## AIM OF THE EXERCISE
Locate the line that contains "blue rocket: 3 -> 4" in the entries below. Retype it and all following lines through the final one, character for character.
(EXTRACTED MATERIAL begins)
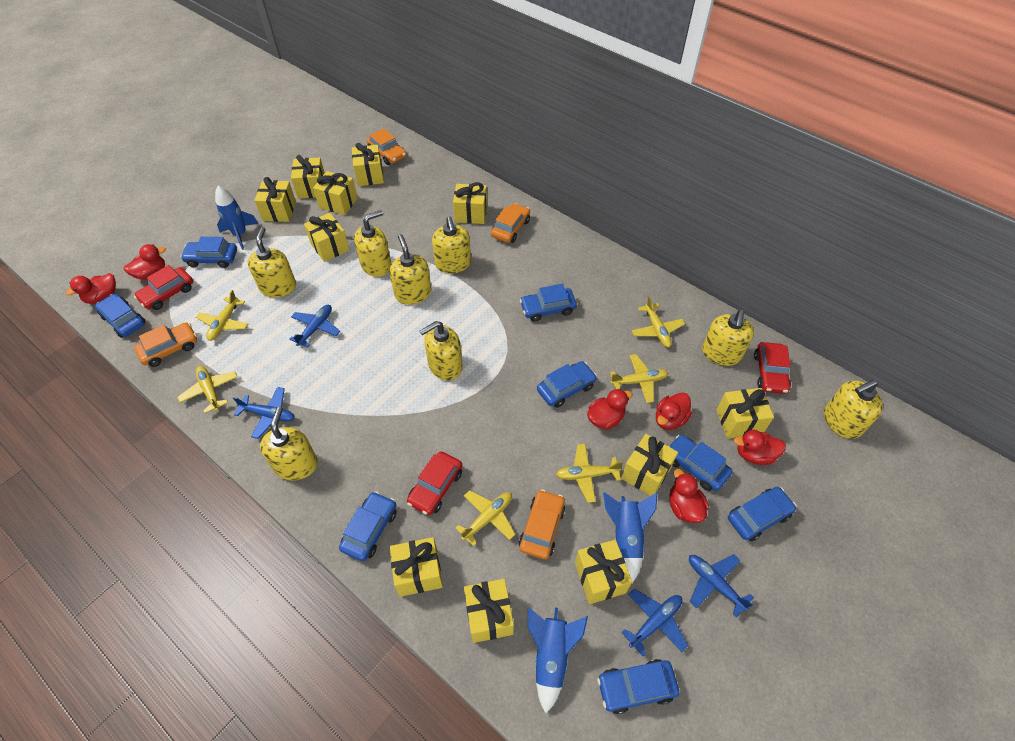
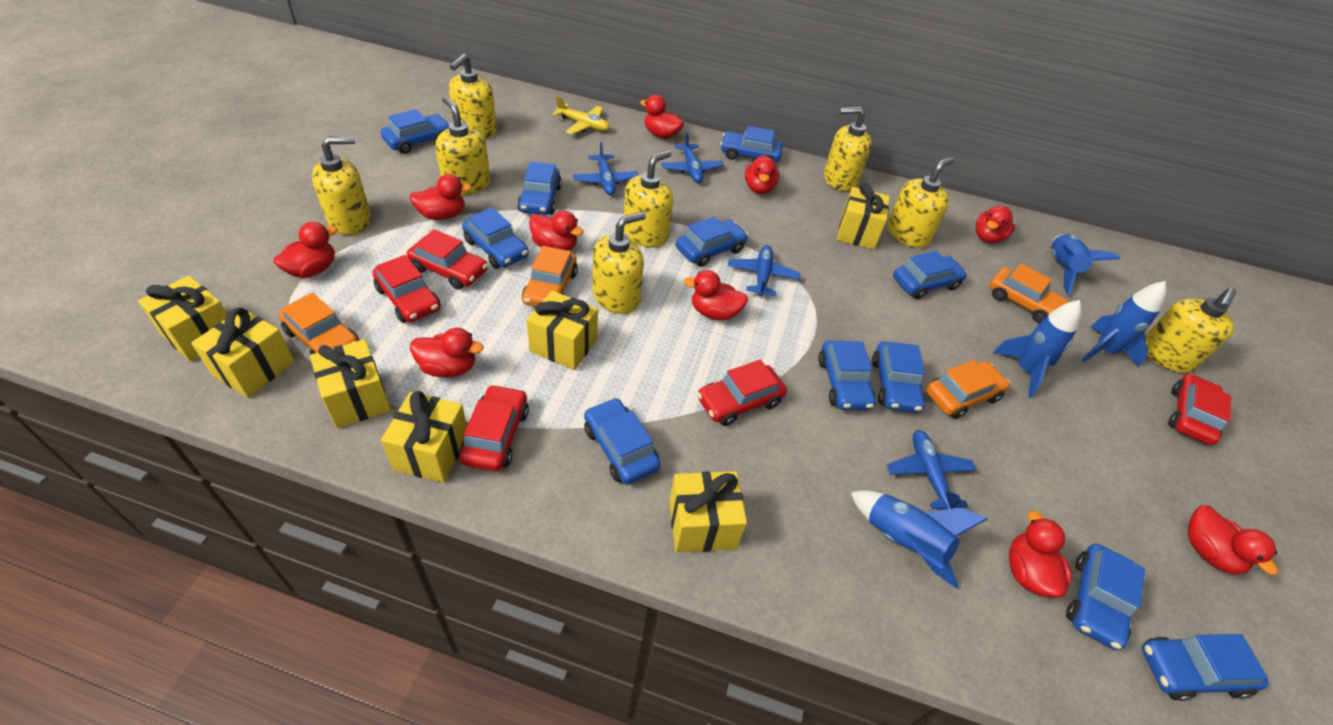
blue car: 8 -> 11
blue rocket: 3 -> 4
red car: 3 -> 5
red duck: 6 -> 10
yellow gift: 11 -> 7
yellow plane: 6 -> 1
(EXTRACTED MATERIAL ends)
## ANSWER AREA
blue rocket: 3 -> 4
red car: 3 -> 5
red duck: 6 -> 10
yellow gift: 11 -> 7
yellow plane: 6 -> 1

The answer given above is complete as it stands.